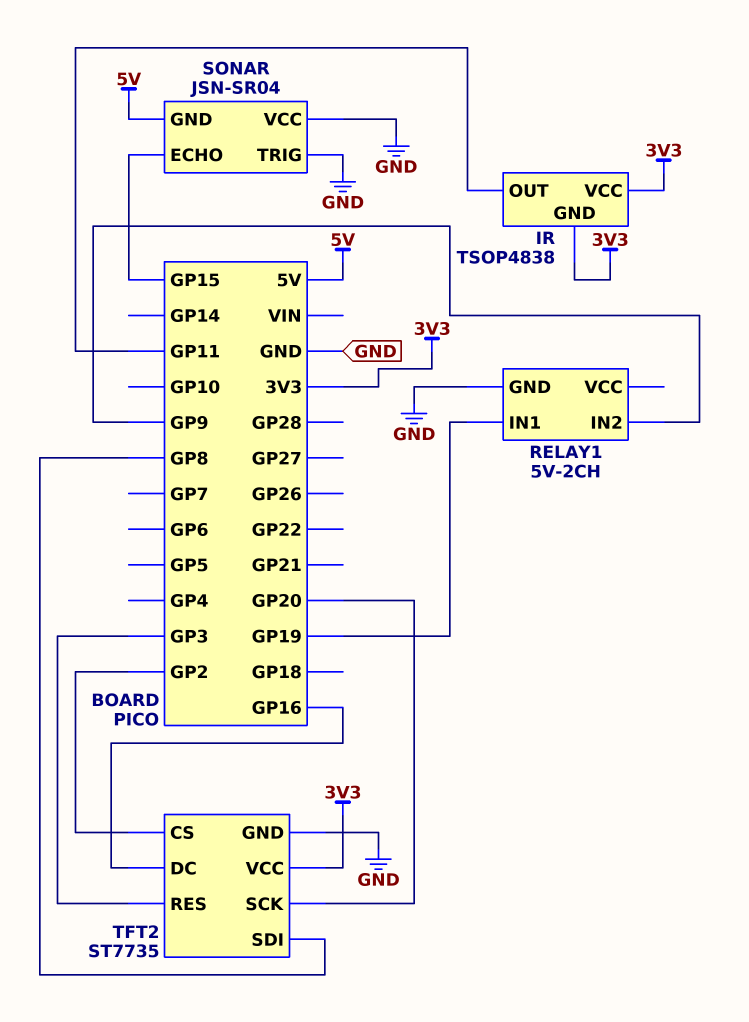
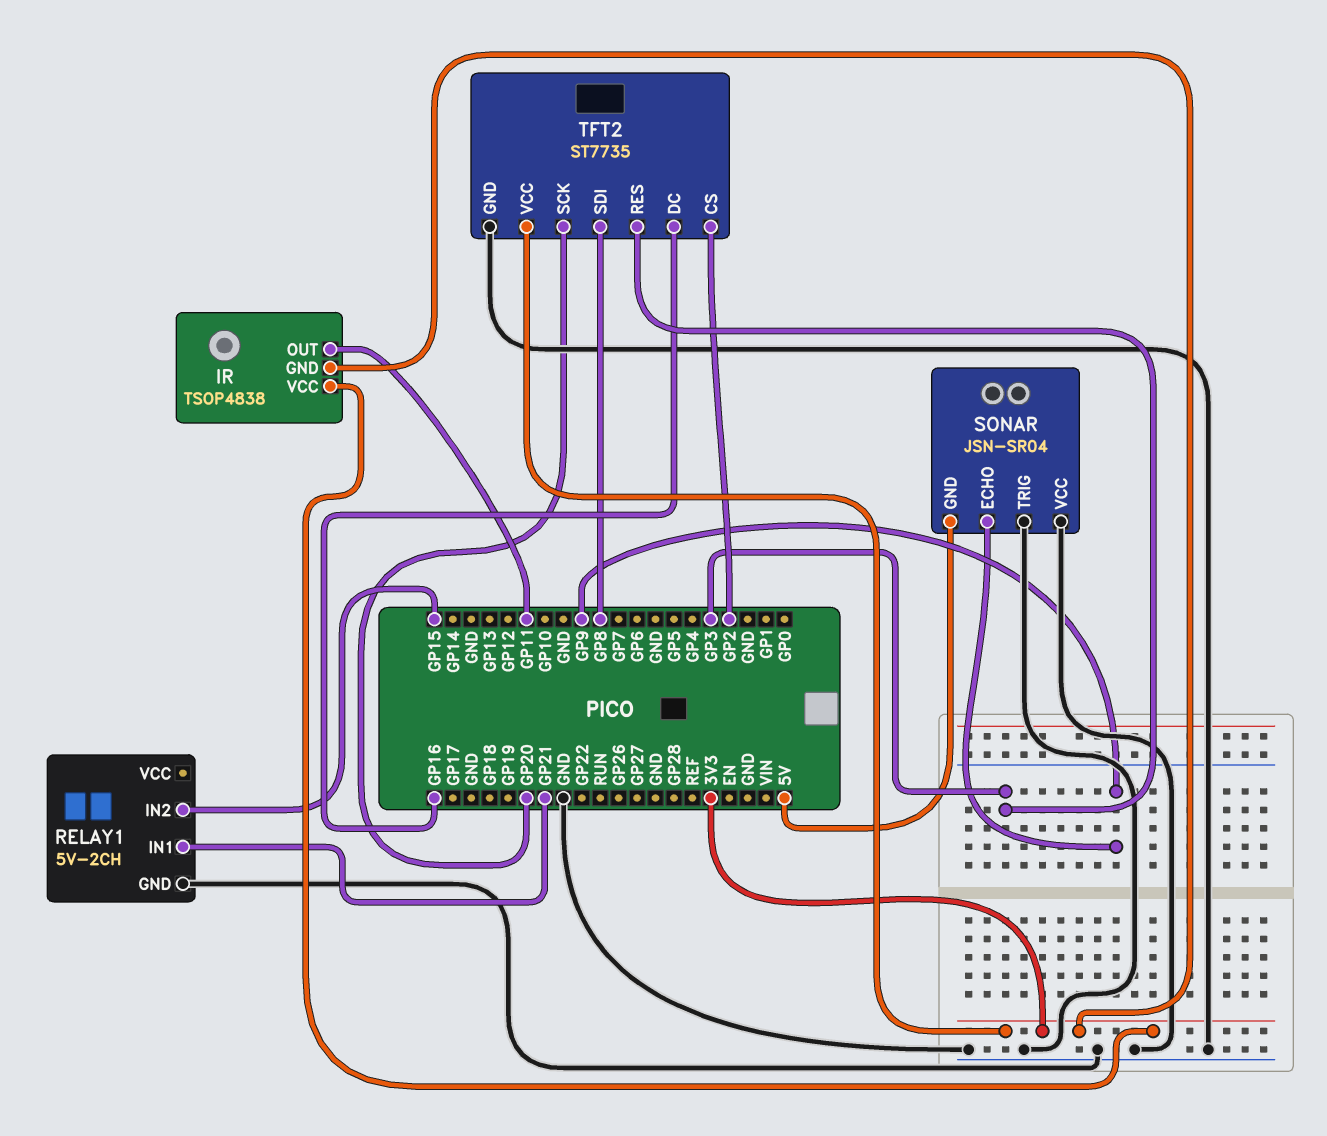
RELAY1 pin IN1: GP19 -> GP21
RELAY1 pin IN2: GP9 -> GP15
SONAR pin ECHO: GP15 -> GP9

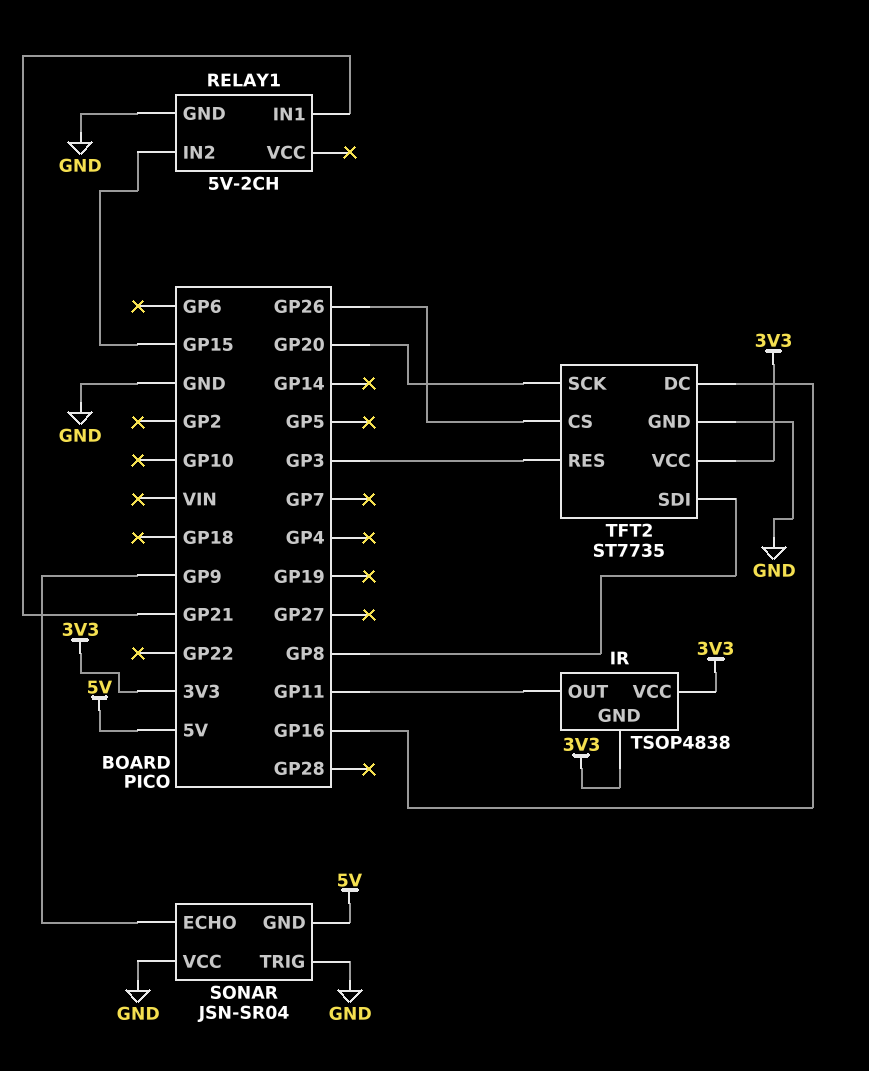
TFT2 pin CS: GP2 -> GP26

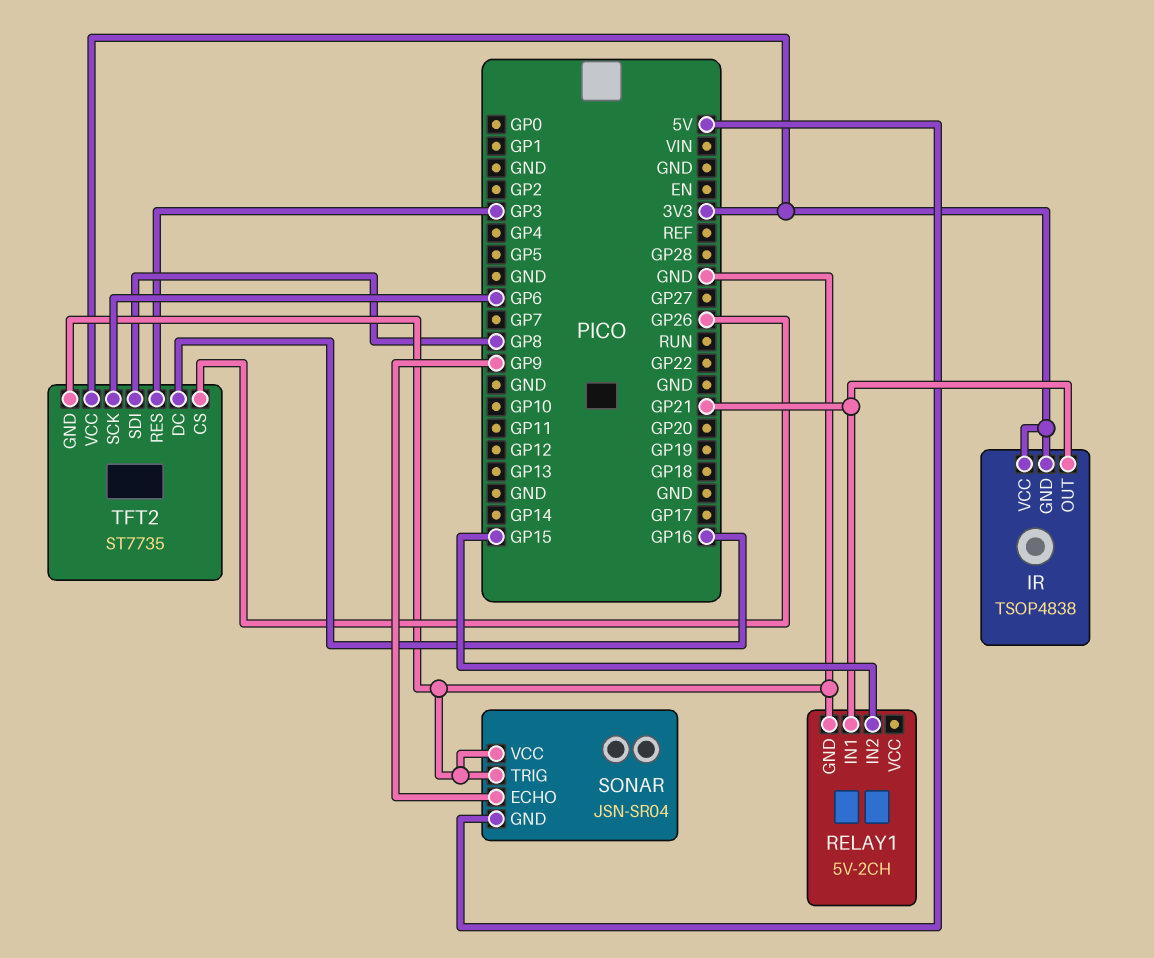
IR pin OUT: GP11 -> GP21
TFT2 pin SCK: GP20 -> GP6

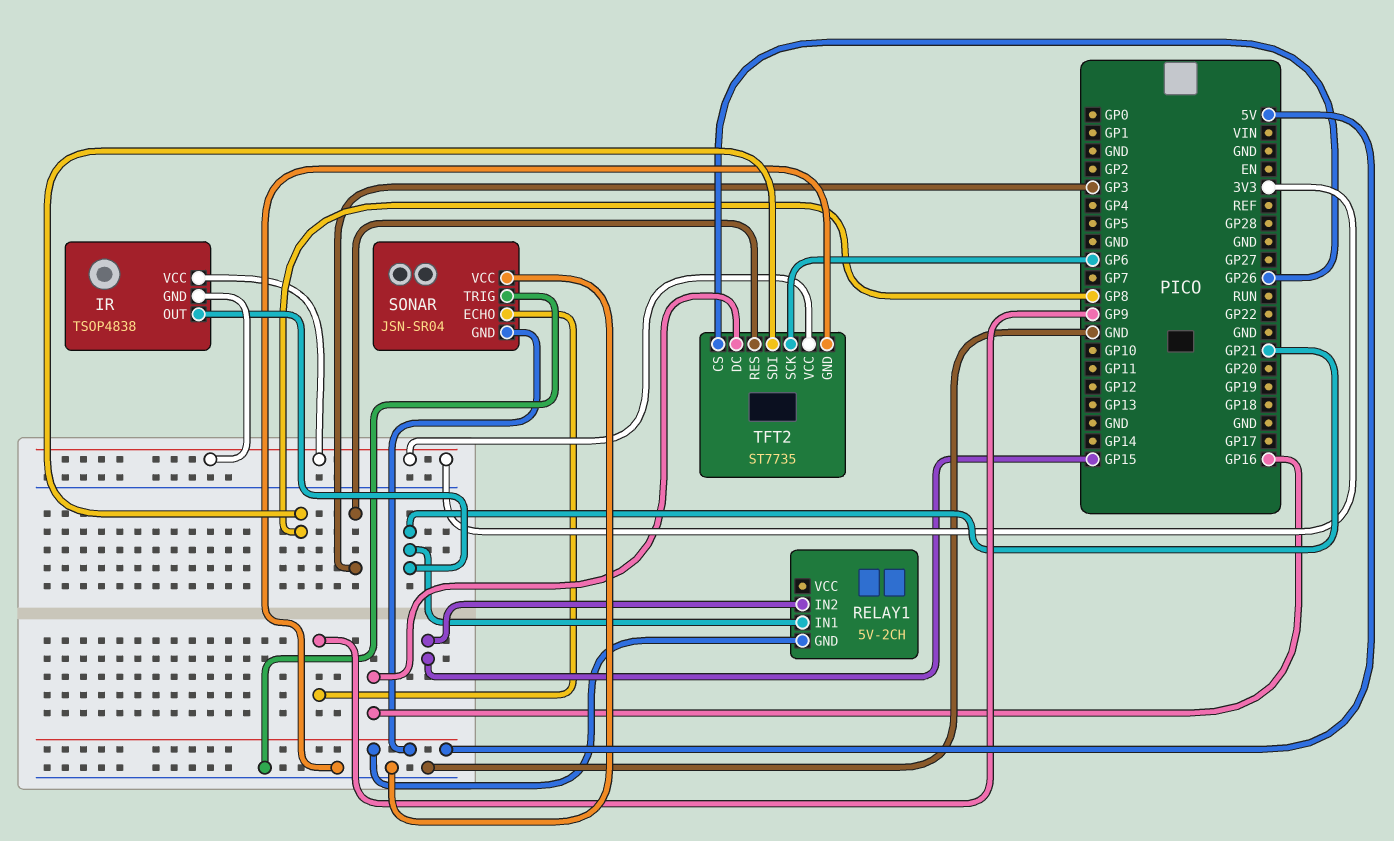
RELAY1 pin GND: GND -> 5V

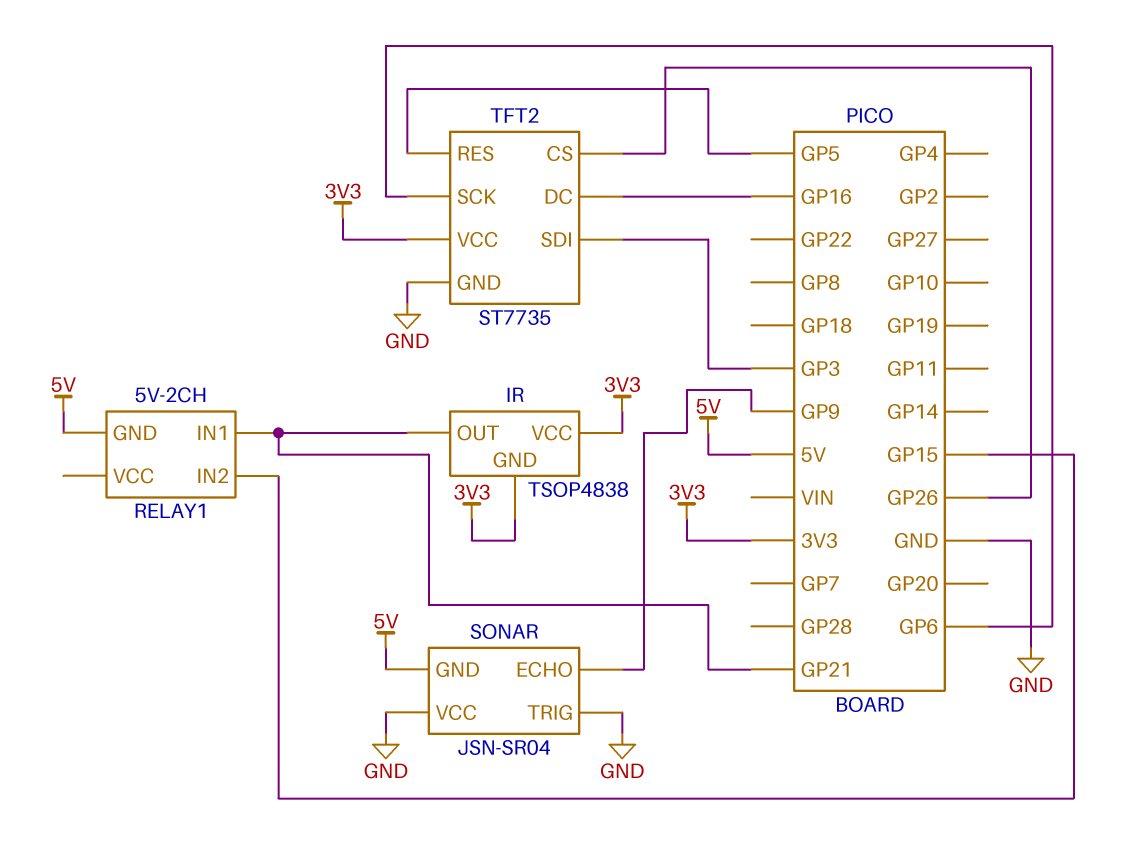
TFT2 pin RES: GP3 -> GP5
TFT2 pin SDI: GP8 -> GP3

PROBLEM STATEMENT
Exactly the lines from the line that contains "RELAY1 pin GND: GND -> 5V" through the last line above, and no other lines, must be output, with pictures excluded.

RESULT
RELAY1 pin GND: GND -> 5V

TFT2 pin RES: GP3 -> GP5
TFT2 pin SDI: GP8 -> GP3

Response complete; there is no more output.